== TO DO ==
The reply must contain exactly the lines below from the one with "C1: 47nF (GND, VCC) -> 220nF (GND, VCC)" down to the one with "U1 pin XTAL1: XI -> MODE2", both included, and nothing more; please omit the pictures.

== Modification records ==
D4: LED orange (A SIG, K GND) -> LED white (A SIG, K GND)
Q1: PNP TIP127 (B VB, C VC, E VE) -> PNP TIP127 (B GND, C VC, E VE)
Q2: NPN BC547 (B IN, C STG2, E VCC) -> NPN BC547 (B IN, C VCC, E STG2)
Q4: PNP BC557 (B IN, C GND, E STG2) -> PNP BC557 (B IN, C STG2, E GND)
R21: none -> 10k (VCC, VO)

...

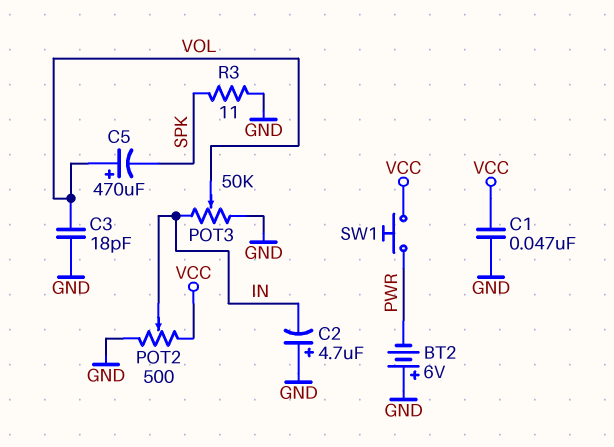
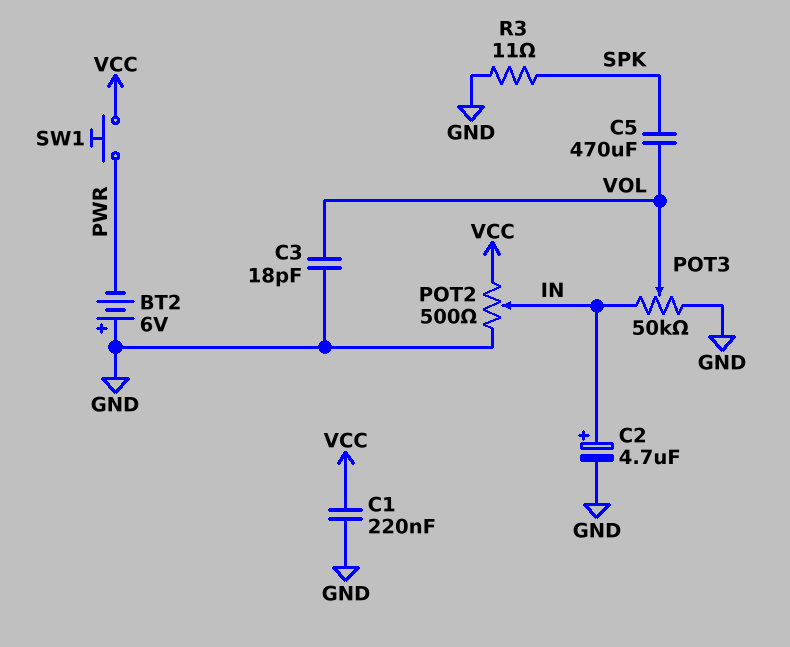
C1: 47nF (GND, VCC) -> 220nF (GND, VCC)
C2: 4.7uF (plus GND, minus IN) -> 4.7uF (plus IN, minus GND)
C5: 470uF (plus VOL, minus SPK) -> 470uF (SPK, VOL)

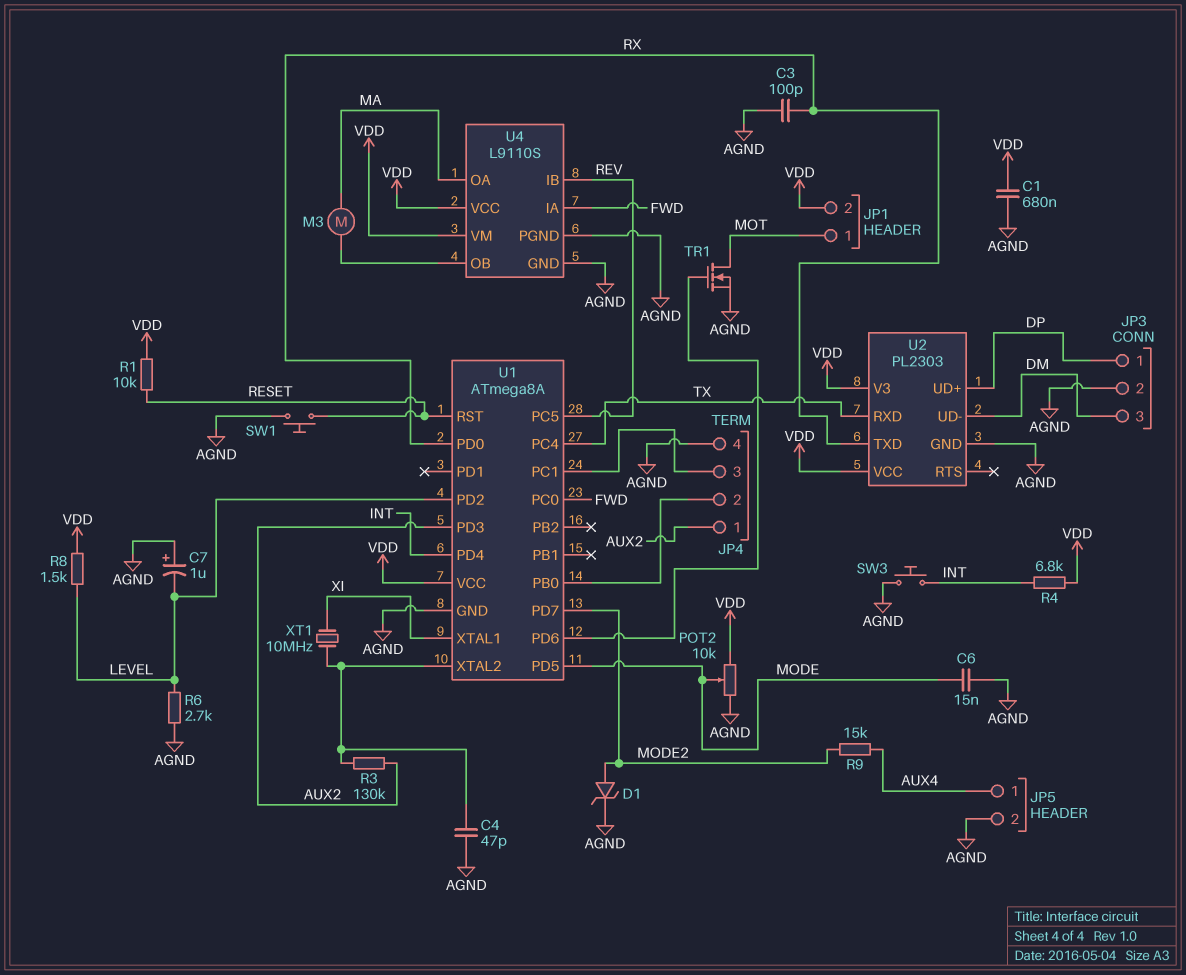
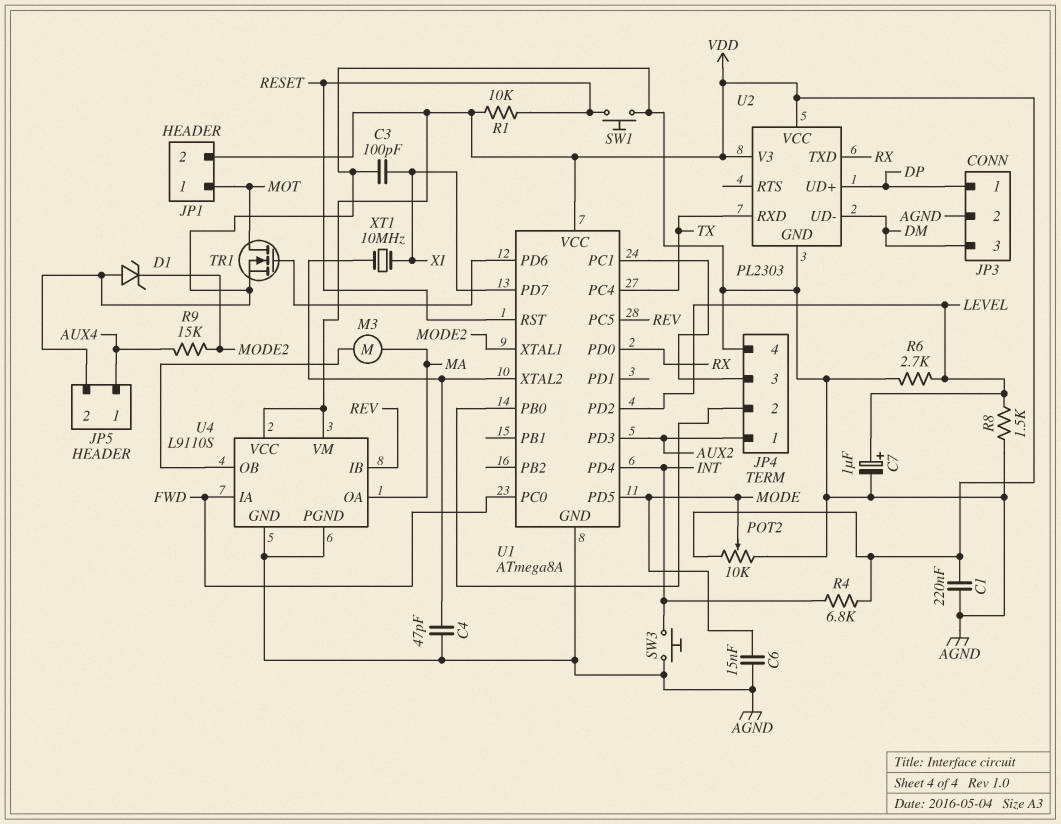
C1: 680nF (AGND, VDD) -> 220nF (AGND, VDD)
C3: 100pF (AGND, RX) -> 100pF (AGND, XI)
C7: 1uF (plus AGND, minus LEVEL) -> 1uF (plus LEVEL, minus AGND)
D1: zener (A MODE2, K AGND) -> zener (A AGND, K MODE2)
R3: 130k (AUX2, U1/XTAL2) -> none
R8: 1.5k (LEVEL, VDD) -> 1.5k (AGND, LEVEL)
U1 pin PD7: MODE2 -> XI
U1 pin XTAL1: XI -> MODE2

== EXERCISE RESPONSE ==
C1: 47nF (GND, VCC) -> 220nF (GND, VCC)
C2: 4.7uF (plus GND, minus IN) -> 4.7uF (plus IN, minus GND)
C5: 470uF (plus VOL, minus SPK) -> 470uF (SPK, VOL)

C1: 680nF (AGND, VDD) -> 220nF (AGND, VDD)
C3: 100pF (AGND, RX) -> 100pF (AGND, XI)
C7: 1uF (plus AGND, minus LEVEL) -> 1uF (plus LEVEL, minus AGND)
D1: zener (A MODE2, K AGND) -> zener (A AGND, K MODE2)
R3: 130k (AUX2, U1/XTAL2) -> none
R8: 1.5k (LEVEL, VDD) -> 1.5k (AGND, LEVEL)
U1 pin PD7: MODE2 -> XI
U1 pin XTAL1: XI -> MODE2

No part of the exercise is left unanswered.